## BEGIN DATASET CONTENT

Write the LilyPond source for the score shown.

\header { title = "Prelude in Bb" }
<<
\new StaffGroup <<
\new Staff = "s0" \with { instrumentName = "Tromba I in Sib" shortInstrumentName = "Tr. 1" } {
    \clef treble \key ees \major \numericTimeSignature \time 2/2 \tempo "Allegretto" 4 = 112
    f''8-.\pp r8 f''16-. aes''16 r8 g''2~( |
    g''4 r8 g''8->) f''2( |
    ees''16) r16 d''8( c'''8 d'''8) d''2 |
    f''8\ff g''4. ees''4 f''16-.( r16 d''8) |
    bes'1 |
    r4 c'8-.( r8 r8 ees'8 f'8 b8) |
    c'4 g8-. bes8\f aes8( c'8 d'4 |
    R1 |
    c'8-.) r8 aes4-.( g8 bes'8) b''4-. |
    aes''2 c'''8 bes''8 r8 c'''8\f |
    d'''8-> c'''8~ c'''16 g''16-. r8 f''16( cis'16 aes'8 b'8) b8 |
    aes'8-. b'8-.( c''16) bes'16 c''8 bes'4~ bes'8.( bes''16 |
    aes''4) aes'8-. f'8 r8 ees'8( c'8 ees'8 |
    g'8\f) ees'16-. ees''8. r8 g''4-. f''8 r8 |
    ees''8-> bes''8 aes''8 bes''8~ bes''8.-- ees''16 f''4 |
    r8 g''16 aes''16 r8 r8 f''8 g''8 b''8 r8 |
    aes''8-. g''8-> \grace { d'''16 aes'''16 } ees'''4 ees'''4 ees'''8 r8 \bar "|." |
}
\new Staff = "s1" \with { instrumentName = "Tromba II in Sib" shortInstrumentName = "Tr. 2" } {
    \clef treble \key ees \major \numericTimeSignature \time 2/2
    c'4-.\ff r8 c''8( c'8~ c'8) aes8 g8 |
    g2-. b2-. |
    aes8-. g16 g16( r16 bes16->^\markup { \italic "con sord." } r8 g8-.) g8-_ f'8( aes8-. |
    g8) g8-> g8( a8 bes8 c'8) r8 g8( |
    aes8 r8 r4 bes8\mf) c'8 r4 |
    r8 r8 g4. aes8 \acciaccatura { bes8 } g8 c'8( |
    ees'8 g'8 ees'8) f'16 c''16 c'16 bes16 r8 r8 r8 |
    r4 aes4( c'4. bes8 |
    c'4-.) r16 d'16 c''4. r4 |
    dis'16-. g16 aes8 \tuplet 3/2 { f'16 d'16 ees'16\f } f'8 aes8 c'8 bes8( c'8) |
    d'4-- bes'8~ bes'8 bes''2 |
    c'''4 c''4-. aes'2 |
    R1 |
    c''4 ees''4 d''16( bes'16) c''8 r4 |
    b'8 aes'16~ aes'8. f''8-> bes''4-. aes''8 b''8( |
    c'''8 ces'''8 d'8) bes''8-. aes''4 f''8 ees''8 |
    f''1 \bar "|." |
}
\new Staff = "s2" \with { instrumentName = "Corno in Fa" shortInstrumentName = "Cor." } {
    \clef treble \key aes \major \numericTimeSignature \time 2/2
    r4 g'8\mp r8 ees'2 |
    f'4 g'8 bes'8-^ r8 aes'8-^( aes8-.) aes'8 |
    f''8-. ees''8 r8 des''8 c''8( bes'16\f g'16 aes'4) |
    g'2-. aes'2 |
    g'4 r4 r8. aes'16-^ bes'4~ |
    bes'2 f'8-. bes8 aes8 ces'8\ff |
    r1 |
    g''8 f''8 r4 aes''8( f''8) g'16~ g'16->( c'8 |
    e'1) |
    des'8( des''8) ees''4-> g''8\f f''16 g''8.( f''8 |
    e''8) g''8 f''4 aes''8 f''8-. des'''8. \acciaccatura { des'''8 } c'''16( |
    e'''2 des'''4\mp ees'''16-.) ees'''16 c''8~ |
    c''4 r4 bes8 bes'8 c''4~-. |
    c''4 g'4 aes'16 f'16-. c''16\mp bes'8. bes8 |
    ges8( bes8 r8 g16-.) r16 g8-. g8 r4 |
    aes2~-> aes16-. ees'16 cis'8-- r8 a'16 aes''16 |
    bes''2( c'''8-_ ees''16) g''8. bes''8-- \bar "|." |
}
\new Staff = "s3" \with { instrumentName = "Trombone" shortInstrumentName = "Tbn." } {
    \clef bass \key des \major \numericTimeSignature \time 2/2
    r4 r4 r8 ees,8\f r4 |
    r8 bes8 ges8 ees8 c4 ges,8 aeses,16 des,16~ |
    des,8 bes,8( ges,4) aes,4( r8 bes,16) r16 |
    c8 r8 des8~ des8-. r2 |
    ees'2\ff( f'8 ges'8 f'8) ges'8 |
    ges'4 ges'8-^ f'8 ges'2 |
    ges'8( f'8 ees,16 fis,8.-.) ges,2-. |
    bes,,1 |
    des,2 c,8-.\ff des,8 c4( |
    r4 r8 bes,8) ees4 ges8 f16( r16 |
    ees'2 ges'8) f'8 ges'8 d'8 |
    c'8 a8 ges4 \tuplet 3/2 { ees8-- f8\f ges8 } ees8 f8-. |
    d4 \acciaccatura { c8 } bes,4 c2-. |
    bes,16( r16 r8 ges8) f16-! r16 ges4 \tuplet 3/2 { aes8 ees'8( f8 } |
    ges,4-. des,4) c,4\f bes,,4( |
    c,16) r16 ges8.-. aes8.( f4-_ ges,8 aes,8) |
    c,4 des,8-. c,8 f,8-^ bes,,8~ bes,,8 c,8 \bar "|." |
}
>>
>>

## END DATASET CONTENT

Copy out each line of the material above that contains the string "instrumentName".

\new Staff = "s0" \with { instrumentName = "Tromba I in Sib" shortInstrumentName = "Tr. 1" } {
\new Staff = "s1" \with { instrumentName = "Tromba II in Sib" shortInstrumentName = "Tr. 2" } {
\new Staff = "s2" \with { instrumentName = "Corno in Fa" shortInstrumentName = "Cor." } {
\new Staff = "s3" \with { instrumentName = "Trombone" shortInstrumentName = "Tbn." } {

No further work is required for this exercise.